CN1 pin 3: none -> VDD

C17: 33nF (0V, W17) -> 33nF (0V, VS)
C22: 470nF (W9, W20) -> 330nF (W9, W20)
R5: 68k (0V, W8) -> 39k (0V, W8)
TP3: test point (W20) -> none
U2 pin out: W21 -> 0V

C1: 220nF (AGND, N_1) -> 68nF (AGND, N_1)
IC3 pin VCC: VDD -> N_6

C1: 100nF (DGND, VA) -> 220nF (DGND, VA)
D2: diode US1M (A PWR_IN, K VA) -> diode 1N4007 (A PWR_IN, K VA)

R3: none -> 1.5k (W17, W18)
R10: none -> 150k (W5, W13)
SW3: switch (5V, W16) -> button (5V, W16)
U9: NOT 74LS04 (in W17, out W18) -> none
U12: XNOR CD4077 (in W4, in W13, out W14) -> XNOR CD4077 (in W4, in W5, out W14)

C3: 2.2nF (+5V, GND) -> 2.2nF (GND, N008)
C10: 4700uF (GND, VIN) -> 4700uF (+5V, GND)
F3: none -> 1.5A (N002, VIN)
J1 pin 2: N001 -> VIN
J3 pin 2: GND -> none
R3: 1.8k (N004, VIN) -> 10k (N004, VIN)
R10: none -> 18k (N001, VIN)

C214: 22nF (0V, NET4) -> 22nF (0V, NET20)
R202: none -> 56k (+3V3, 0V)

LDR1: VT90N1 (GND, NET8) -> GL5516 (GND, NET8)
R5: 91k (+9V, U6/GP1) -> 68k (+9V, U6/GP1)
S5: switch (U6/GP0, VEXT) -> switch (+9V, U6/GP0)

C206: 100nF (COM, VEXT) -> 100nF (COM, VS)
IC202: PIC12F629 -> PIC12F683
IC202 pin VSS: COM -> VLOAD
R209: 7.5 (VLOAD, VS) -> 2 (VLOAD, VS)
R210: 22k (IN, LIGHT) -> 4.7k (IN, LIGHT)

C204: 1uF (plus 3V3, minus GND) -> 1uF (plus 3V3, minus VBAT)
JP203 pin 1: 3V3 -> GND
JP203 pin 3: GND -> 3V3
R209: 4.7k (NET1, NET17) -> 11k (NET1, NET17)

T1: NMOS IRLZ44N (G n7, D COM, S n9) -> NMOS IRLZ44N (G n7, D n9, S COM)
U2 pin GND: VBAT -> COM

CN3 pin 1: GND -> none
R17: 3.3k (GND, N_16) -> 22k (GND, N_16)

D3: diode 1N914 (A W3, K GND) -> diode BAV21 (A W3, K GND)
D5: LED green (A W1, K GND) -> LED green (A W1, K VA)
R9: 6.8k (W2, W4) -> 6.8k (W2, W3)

::::::

Problem - Would you retype the full listing without altering a single word?

Response to this task -
CN1 pin 3: none -> VDD

C17: 33nF (0V, W17) -> 33nF (0V, VS)
C22: 470nF (W9, W20) -> 330nF (W9, W20)
R5: 68k (0V, W8) -> 39k (0V, W8)
TP3: test point (W20) -> none
U2 pin out: W21 -> 0V

C1: 220nF (AGND, N_1) -> 68nF (AGND, N_1)
IC3 pin VCC: VDD -> N_6

C1: 100nF (DGND, VA) -> 220nF (DGND, VA)
D2: diode US1M (A PWR_IN, K VA) -> diode 1N4007 (A PWR_IN, K VA)

R3: none -> 1.5k (W17, W18)
R10: none -> 150k (W5, W13)
SW3: switch (5V, W16) -> button (5V, W16)
U9: NOT 74LS04 (in W17, out W18) -> none
U12: XNOR CD4077 (in W4, in W13, out W14) -> XNOR CD4077 (in W4, in W5, out W14)

C3: 2.2nF (+5V, GND) -> 2.2nF (GND, N008)
C10: 4700uF (GND, VIN) -> 4700uF (+5V, GND)
F3: none -> 1.5A (N002, VIN)
J1 pin 2: N001 -> VIN
J3 pin 2: GND -> none
R3: 1.8k (N004, VIN) -> 10k (N004, VIN)
R10: none -> 18k (N001, VIN)

C214: 22nF (0V, NET4) -> 22nF (0V, NET20)
R202: none -> 56k (+3V3, 0V)

LDR1: VT90N1 (GND, NET8) -> GL5516 (GND, NET8)
R5: 91k (+9V, U6/GP1) -> 68k (+9V, U6/GP1)
S5: switch (U6/GP0, VEXT) -> switch (+9V, U6/GP0)

C206: 100nF (COM, VEXT) -> 100nF (COM, VS)
IC202: PIC12F629 -> PIC12F683
IC202 pin VSS: COM -> VLOAD
R209: 7.5 (VLOAD, VS) -> 2 (VLOAD, VS)
R210: 22k (IN, LIGHT) -> 4.7k (IN, LIGHT)

C204: 1uF (plus 3V3, minus GND) -> 1uF (plus 3V3, minus VBAT)
JP203 pin 1: 3V3 -> GND
JP203 pin 3: GND -> 3V3
R209: 4.7k (NET1, NET17) -> 11k (NET1, NET17)

T1: NMOS IRLZ44N (G n7, D COM, S n9) -> NMOS IRLZ44N (G n7, D n9, S COM)
U2 pin GND: VBAT -> COM

CN3 pin 1: GND -> none
R17: 3.3k (GND, N_16) -> 22k (GND, N_16)

D3: diode 1N914 (A W3, K GND) -> diode BAV21 (A W3, K GND)
D5: LED green (A W1, K GND) -> LED green (A W1, K VA)
R9: 6.8k (W2, W4) -> 6.8k (W2, W3)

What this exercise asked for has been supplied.